§ INSTRUCTIONS TO FOLLOW
Output the rows below as a two-column CSV with the headers input and output. Each row becomes one line, with its text under input and its answer under output, each in a quoted field with line breaks turned into spaces and the pictures left out.

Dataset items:
━━━━━━━━━━━━━━━━

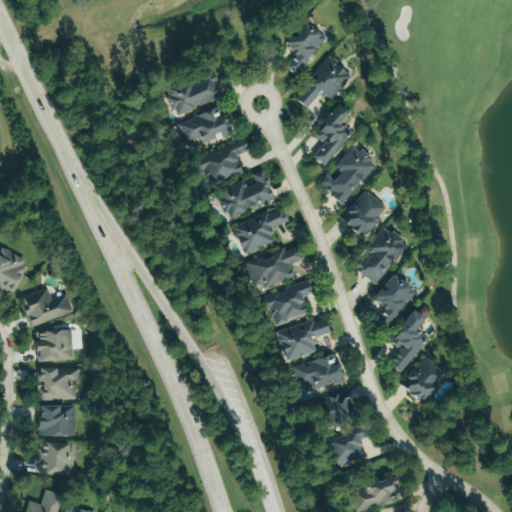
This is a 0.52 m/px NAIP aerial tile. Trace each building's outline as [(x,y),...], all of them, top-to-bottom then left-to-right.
[(287,66),(296,75),(329,39),(309,21),(288,44),(298,54),(287,66)] [(309,108),(322,92),(332,101),(354,75),(332,56),(297,98),(309,108)] [(225,97),(217,76),(169,94),(177,115),(225,97)] [(327,167),(354,132),(344,124),(352,112),(340,103),(316,135),(326,143),(315,157),(327,167)] [(228,115),(222,117),(219,108),(187,119),(193,138),(201,135),(204,144),(235,133),(228,115)] [(251,150),(246,138),(200,157),(207,176),(214,173),(218,182),(244,171),(237,156),(251,150)] [(336,167),(343,173),(336,181),(328,175),(321,184),(345,204),(378,164),(355,144),(336,167)] [(277,201),(267,170),(254,174),(257,184),(248,187),(246,181),(219,189),(228,217),(277,201)] [(389,210),(367,190),(343,216),(365,236),(389,210)] [(290,221),(284,205),(236,224),(248,253),(276,242),(271,229),(290,221)] [(367,249),(373,254),(367,261),(363,258),(355,267),(377,285),(410,245),(386,226),(367,249)] [(292,264),(304,260),(300,246),(286,250),(285,247),(270,252),(271,255),(258,259),(267,287),(296,278),(292,264)] [(16,293),(29,259),(1,248),(0,249),(0,283),(3,284),(2,288),(16,293)] [(376,297),(389,308),(380,318),(389,326),(418,293),(397,274),(376,297)] [(310,314),(305,297),(316,293),(312,281),(266,295),(275,325),(310,314)] [(75,313),(68,294),(53,299),(49,288),(21,297),(31,327),(75,313)] [(392,342),(403,350),(392,364),(403,372),(429,339),(419,331),(428,319),(417,310),(392,342)] [(278,331),(286,361),(320,352),(316,337),(332,333),(328,317),(278,331)] [(74,361),(73,330),(37,331),(38,362),(74,361)] [(293,367),(300,389),(314,385),(315,390),(348,381),(343,363),(338,364),(335,355),(293,367)] [(403,384),(426,403),(449,375),(426,357),(403,384)] [(77,399),(77,381),(82,381),(82,369),(39,369),(39,384),(41,384),(41,399),(77,399)] [(352,392),(327,395),(330,422),(355,419),(352,392)] [(42,437),(77,436),(76,405),(42,406),(42,437)] [(344,467),(366,457),(360,444),(370,440),(363,426),(332,441),(344,467)] [(75,444),(41,443),(40,474),(74,476),(75,444)] [(357,511),(400,502),(397,491),(403,490),(399,470),(385,473),(386,479),(365,484),(366,490),(352,493),(357,511)] [(42,504),(29,501),(26,511),(58,511),(64,495),(46,490),(42,504)]
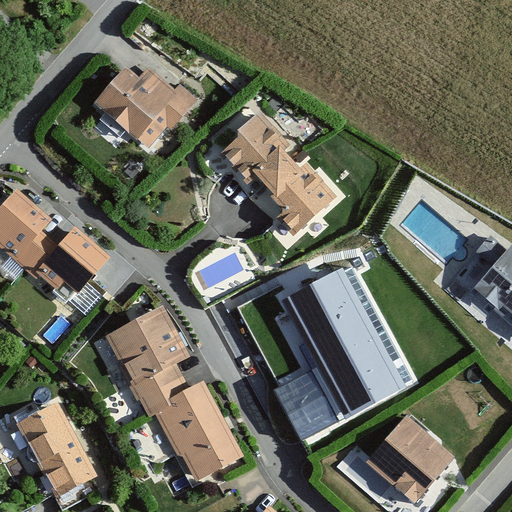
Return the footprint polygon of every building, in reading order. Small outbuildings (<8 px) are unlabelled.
[(124,68),(94,105),(150,149),(167,128),(172,132),(199,99),(180,84),(175,90),(149,69),(140,81),(124,68)] [(252,114),(213,151),(289,235),(335,195),(300,162),(293,167),(273,149),(283,141),(252,114)] [(17,191),(0,210),(0,248),(69,306),(110,257),(75,228),(59,248),(43,234),(53,222),(17,191)] [(511,250),(505,244),(465,290),(511,327),(511,250)] [(343,271),(283,303),(345,421),(406,389),(343,271)] [(161,310),(106,338),(149,420),(158,415),(195,484),(241,460),(201,385),(190,391),(178,367),(188,361),(161,310)] [(57,404),(16,427),(56,501),(98,478),(57,404)] [(400,417),(357,462),(407,504),(446,456),(400,417)]
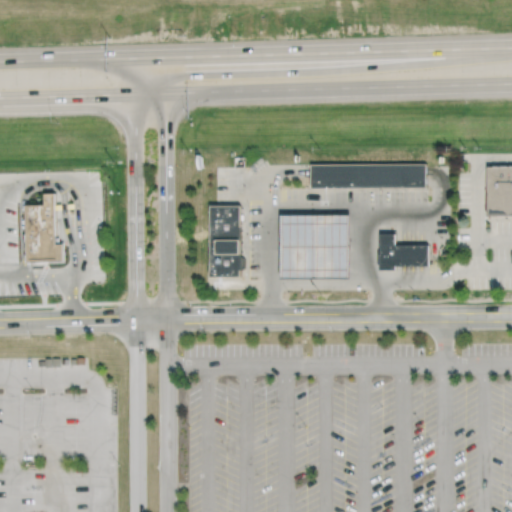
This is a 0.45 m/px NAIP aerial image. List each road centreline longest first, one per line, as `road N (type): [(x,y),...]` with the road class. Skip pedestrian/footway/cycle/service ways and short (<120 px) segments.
road 1 (primary): [(511,47),(0,62)]
road 2 (primary): [(0,98),(511,83)]
road 3 (residential): [(511,316),(135,319)]
road 4 (residential): [(135,319),(0,322)]
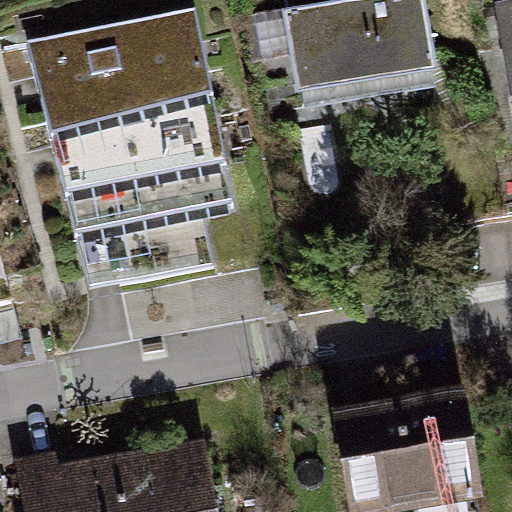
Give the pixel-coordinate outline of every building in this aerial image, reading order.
[(422,0),(389,0),(279,20),(295,109),(437,84),(422,0)] [(196,9),(28,45),(83,303),(216,275),(207,228),(241,221),(196,9)] [(511,11),(490,15),(507,113),(511,121),(511,11)] [(478,511),(461,400),(333,421),(347,511),(478,511)] [(215,511),(205,446),(14,476),(19,511),(215,511)]
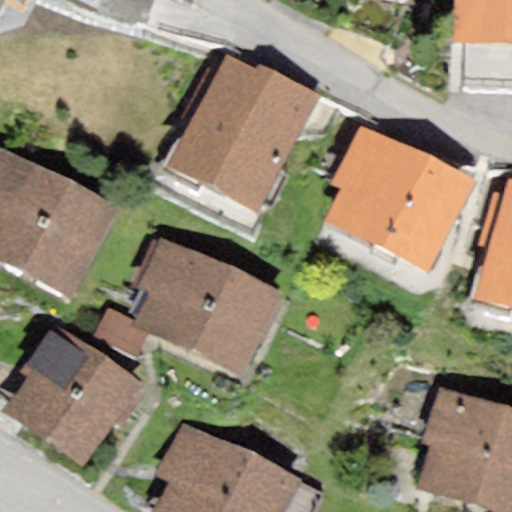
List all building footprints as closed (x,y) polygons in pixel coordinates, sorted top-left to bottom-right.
[(511,46),(511,0),(453,0),(452,44),(511,46)] [(255,71),(228,56),(167,165),(253,213),(314,103),(319,95),(260,62),(255,71)] [(473,180),(360,126),(331,186),(338,190),(323,223),(429,273),(473,180)] [(117,211),(0,149),(0,263),(69,300),(117,211)] [(511,311),(511,182),(507,181),(503,196),(490,247),(475,301),(511,311)] [(490,247),(503,196),(490,193),(477,243),(490,247)] [(191,352),(231,269),(161,235),(137,285),(150,291),(134,325),(149,332),(191,352)] [(241,376),(282,293),(231,269),(191,352),(241,376)] [(134,325),(105,311),(93,337),(136,358),(149,332),(134,325)] [(146,387),(59,329),(54,336),(48,332),(21,373),(27,377),(3,413),(85,468),(114,424),(119,427),(146,387)] [(493,511),(511,511),(511,412),(447,393),(438,391),(421,445),(431,448),(418,490),(493,511)] [(283,511),(300,481),(182,424),(152,477),(167,485),(152,511),(283,511)]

━━━━━━━━━━━━━━━━

§ EXERCISE RESPONSE
input,output
"This is a 0.52 m/px NAIP aerial tile. Trace each building's outline as [(x,y),...], all of them, top-to-bottom then left-to-right.","[(287,66),(296,75),(329,39),(309,21),(288,44),(298,54),(287,66)] [(309,108),(322,92),(332,101),(354,75),(332,56),(297,98),(309,108)] [(225,97),(217,76),(169,94),(177,115),(225,97)] [(327,167),(354,132),(344,124),(352,112),(340,103),(316,135),(326,143),(315,157),(327,167)] [(228,115),(222,117),(219,108),(187,119),(193,138),(201,135),(204,144),(235,133),(228,115)] [(251,150),(246,138),(200,157),(207,176),(214,173),(218,182),(244,171),(237,156),(251,150)] [(336,167),(343,173),(336,181),(328,175),(321,184),(345,204),(378,164),(355,144),(336,167)] [(277,201),(267,170),(254,174),(257,184),(248,187),(246,181),(219,189),(228,217),(277,201)] [(389,210),(367,190),(343,216),(365,236),(389,210)] [(290,221),(284,205),(236,224),(248,253),(276,242),(271,229),(290,221)] [(367,249),(373,254),(367,261),(363,258),(355,267),(377,285),(410,245),(386,226),(367,249)] [(292,264),(304,260),(300,246),(286,250),(285,247),(270,252),(271,255),(258,259),(267,287),(296,278),(292,264)] [(16,293),(29,259),(1,248),(0,249),(0,283),(3,284),(2,288),(16,293)] [(376,297),(389,308),(380,318),(389,326),(418,293),(397,274),(376,297)] [(310,314),(305,297),(316,293),(312,281),(266,295),(275,325),(310,314)] [(75,313),(68,294),(53,299),(49,288),(21,297),(31,327),(75,313)] [(392,342),(403,350),(392,364),(403,372),(429,339),(419,331),(428,319),(417,310),(392,342)] [(278,331),(286,361),(320,352),(316,337),(332,333),(328,317),(278,331)] [(74,361),(73,330),(37,331),(38,362),(74,361)] [(293,367),(300,389),(314,385),(315,390),(348,381),(343,363),(338,364),(335,355),(293,367)] [(403,384),(426,403),(449,375),(426,357),(403,384)] [(77,399),(77,381),(82,381),(82,369),(39,369),(39,384),(41,384),(41,399),(77,399)] [(352,392),(327,395),(330,422),(355,419),(352,392)] [(42,437),(77,436),(76,405),(42,406),(42,437)] [(344,467),(366,457),(360,444),(370,440),(363,426),(332,441),(344,467)] [(75,444),(41,443),(40,474),(74,476),(75,444)] [(357,511),(400,502),(397,491),(403,490),(399,470),(385,473),(386,479),(365,484),(366,490),(352,493),(357,511)] [(42,504),(29,501),(26,511),(58,511),(64,495),(46,490),(42,504)]"
"Return the footprint polygon of every building, in reading order. Small outbuildings (<8 px) are unlabelled.","[(124,68),(94,105),(150,149),(167,128),(172,132),(199,99),(180,84),(175,90),(149,69),(140,81),(124,68)] [(252,114),(213,151),(289,235),(335,195),(300,162),(293,167),(273,149),(283,141),(252,114)] [(17,191),(0,210),(0,248),(69,306),(110,257),(75,228),(59,248),(43,234),(53,222),(17,191)] [(511,250),(505,244),(465,290),(511,327),(511,250)] [(343,271),(283,303),(345,421),(406,389),(343,271)] [(161,310),(106,338),(149,420),(158,415),(195,484),(241,460),(201,385),(190,391),(178,367),(188,361),(161,310)] [(57,404),(16,427),(56,501),(98,478),(57,404)] [(400,417),(357,462),(407,504),(446,456),(400,417)]"
"This is a 0.45 m/px NAIP aerial image. List each road centreline longest first, one per line, as `road N (type): [(x,y),...]` with the road class. Skip pedestrian/footway/cycle/service ways and short (<120 px) segments.","road 1 (primary): [(511,47),(0,62)] road 2 (primary): [(0,98),(511,83)] road 3 (residential): [(511,316),(135,319)] road 4 (residential): [(135,319),(0,322)]"
"Give the pixel-coordinate outline of every building in this aerial image, reading order.","[(422,0),(389,0),(279,20),(295,109),(437,84),(422,0)] [(196,9),(28,45),(83,303),(216,275),(207,228),(241,221),(196,9)] [(511,11),(490,15),(507,113),(511,121),(511,11)] [(478,511),(461,400),(333,421),(347,511),(478,511)] [(215,511),(205,446),(14,476),(19,511),(215,511)]"
"List all building footprints as closed (x,y) polygons in pixel coordinates, sorted top-left to bottom-right.","[(511,46),(511,0),(453,0),(452,44),(511,46)] [(255,71),(228,56),(167,165),(253,213),(314,103),(319,95),(260,62),(255,71)] [(473,180),(360,126),(331,186),(338,190),(323,223),(429,273),(473,180)] [(117,211),(0,149),(0,263),(69,300),(117,211)] [(511,311),(511,182),(507,181),(503,196),(490,247),(475,301),(511,311)] [(490,247),(503,196),(490,193),(477,243),(490,247)] [(191,352),(231,269),(161,235),(137,285),(150,291),(134,325),(149,332),(191,352)] [(241,376),(282,293),(231,269),(191,352),(241,376)] [(134,325),(105,311),(93,337),(136,358),(149,332),(134,325)] [(146,387),(59,329),(54,336),(48,332),(21,373),(27,377),(3,413),(85,468),(114,424),(119,427),(146,387)] [(493,511),(511,511),(511,412),(447,393),(438,391),(421,445),(431,448),(418,490),(493,511)] [(283,511),(300,481),(182,424),(152,477),(167,485),(152,511),(283,511)]"